* Task to complete *
Retrieve every line from the records in which the word "camera" occurs.

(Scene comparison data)
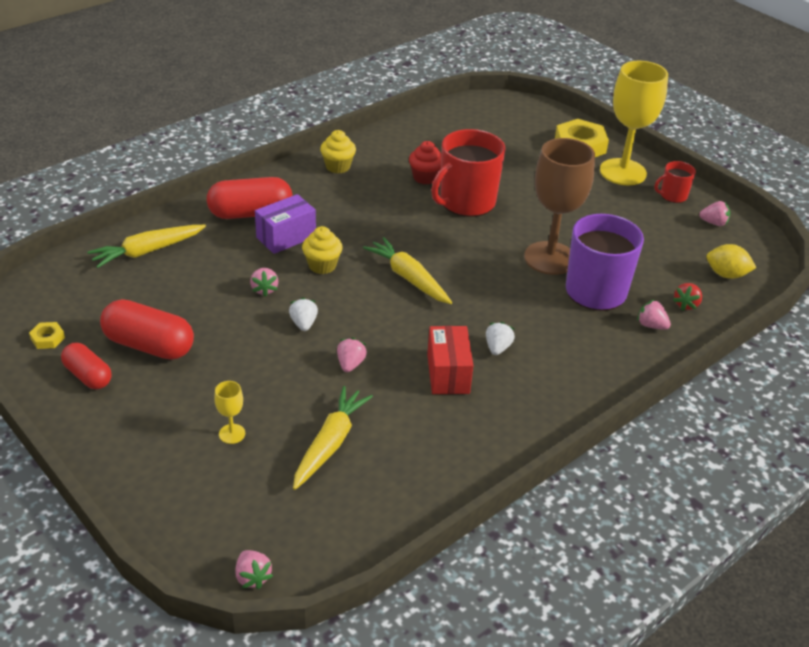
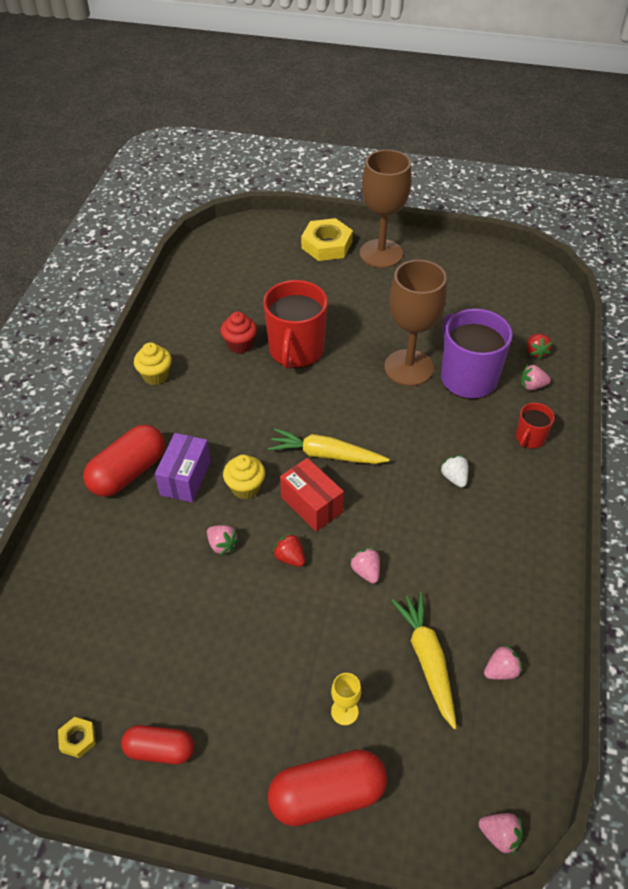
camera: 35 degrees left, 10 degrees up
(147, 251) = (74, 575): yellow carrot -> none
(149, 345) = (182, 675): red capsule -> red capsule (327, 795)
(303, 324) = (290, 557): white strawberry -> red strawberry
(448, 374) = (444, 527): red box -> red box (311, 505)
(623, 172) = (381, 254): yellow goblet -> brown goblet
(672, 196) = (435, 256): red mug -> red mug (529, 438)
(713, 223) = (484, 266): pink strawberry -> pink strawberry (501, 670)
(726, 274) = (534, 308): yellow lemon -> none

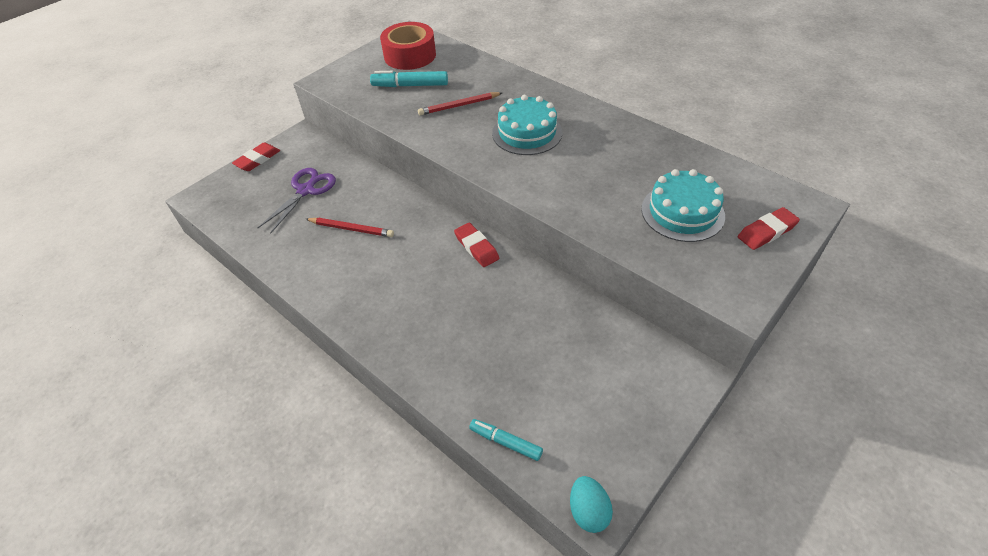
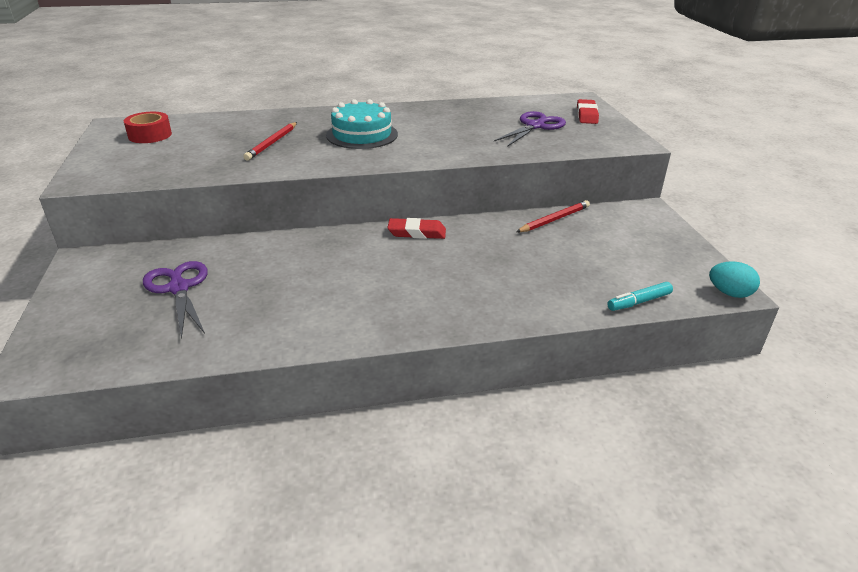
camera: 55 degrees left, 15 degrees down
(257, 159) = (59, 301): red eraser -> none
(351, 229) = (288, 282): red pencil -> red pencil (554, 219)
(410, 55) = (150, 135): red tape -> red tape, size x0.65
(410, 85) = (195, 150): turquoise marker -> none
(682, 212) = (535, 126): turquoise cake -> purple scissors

* Expected output *
camera: 35 degrees left, 10 degrees up
camera: 55 degrees left, 15 degrees down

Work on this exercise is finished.